> _Aim of the exercise_: Please give the count of lines below that include "orange" and leave out everything else.

> _Provided records_:
---------------

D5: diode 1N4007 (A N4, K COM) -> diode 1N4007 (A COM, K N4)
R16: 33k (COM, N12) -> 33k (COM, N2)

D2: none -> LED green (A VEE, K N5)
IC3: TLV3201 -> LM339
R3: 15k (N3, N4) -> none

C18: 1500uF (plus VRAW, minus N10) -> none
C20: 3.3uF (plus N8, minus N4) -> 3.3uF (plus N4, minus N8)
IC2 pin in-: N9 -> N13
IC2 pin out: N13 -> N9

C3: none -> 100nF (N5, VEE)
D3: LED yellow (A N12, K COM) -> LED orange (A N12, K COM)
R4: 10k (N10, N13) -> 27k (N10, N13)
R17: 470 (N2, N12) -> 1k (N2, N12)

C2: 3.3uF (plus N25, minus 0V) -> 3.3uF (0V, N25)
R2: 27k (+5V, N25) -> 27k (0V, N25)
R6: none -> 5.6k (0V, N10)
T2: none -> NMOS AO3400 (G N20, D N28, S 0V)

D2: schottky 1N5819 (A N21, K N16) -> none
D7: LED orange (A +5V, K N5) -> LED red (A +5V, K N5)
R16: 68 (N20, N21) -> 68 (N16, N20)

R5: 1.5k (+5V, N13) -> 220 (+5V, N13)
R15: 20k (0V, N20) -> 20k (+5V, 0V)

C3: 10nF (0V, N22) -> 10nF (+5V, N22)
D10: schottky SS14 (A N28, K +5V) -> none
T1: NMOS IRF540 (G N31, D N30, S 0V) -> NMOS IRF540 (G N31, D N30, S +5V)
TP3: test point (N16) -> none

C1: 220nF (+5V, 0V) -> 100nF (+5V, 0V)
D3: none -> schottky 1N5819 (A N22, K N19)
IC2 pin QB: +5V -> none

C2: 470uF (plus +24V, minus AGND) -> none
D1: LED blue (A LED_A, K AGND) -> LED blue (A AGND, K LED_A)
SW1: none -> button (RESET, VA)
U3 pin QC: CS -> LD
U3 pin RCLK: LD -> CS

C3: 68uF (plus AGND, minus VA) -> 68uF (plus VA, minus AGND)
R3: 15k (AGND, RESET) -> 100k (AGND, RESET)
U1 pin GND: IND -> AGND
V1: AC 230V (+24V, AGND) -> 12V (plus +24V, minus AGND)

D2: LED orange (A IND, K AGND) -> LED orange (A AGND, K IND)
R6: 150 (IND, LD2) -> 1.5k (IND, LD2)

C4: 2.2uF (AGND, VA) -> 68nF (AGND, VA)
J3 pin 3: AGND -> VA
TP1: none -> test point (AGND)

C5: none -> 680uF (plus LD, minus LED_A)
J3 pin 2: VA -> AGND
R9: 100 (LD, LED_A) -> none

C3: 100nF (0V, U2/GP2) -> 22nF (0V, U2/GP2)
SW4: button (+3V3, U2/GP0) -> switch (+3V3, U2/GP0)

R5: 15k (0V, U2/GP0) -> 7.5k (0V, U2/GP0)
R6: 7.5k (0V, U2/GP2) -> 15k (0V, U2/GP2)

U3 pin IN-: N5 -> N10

---------------

> _Result of the exercise_: 3